_How to complete this task_
Wherever the word "right" turns up in a line of the entries, copy that line.
(Records supplied begins)
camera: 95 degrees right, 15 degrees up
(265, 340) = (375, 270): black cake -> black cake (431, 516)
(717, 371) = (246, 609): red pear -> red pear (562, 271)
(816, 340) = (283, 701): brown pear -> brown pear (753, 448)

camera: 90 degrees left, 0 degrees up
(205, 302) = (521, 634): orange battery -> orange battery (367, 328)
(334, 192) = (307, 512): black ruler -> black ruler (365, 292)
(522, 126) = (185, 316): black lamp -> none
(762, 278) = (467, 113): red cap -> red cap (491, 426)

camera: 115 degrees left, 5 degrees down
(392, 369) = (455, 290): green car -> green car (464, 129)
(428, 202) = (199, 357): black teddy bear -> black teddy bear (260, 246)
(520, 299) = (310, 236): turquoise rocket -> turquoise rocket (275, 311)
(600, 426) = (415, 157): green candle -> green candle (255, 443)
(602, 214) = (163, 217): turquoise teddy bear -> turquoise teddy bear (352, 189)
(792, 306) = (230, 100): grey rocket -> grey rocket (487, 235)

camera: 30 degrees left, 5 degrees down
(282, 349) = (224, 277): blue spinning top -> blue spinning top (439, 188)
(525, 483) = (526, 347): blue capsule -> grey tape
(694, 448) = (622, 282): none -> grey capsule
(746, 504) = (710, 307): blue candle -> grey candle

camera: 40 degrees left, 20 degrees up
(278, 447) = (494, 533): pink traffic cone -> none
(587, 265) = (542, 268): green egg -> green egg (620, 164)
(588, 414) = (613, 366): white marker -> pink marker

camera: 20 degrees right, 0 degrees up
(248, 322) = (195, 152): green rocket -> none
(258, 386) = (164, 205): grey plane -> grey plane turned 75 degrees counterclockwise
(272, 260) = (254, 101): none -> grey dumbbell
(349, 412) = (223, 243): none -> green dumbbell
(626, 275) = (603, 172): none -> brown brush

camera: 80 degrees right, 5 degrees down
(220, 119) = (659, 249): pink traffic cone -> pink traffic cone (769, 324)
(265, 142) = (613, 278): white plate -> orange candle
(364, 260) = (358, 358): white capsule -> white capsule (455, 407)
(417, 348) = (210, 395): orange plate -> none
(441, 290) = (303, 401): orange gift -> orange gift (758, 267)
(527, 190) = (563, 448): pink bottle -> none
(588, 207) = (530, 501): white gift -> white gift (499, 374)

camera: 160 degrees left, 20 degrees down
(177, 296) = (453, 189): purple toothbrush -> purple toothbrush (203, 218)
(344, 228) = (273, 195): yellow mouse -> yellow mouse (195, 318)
(Records supplied ends)
_Output for this task_
camera: 95 degrees right, 15 degrees up
camera: 20 degrees right, 0 degrees up
camera: 80 degrees right, 5 degrees down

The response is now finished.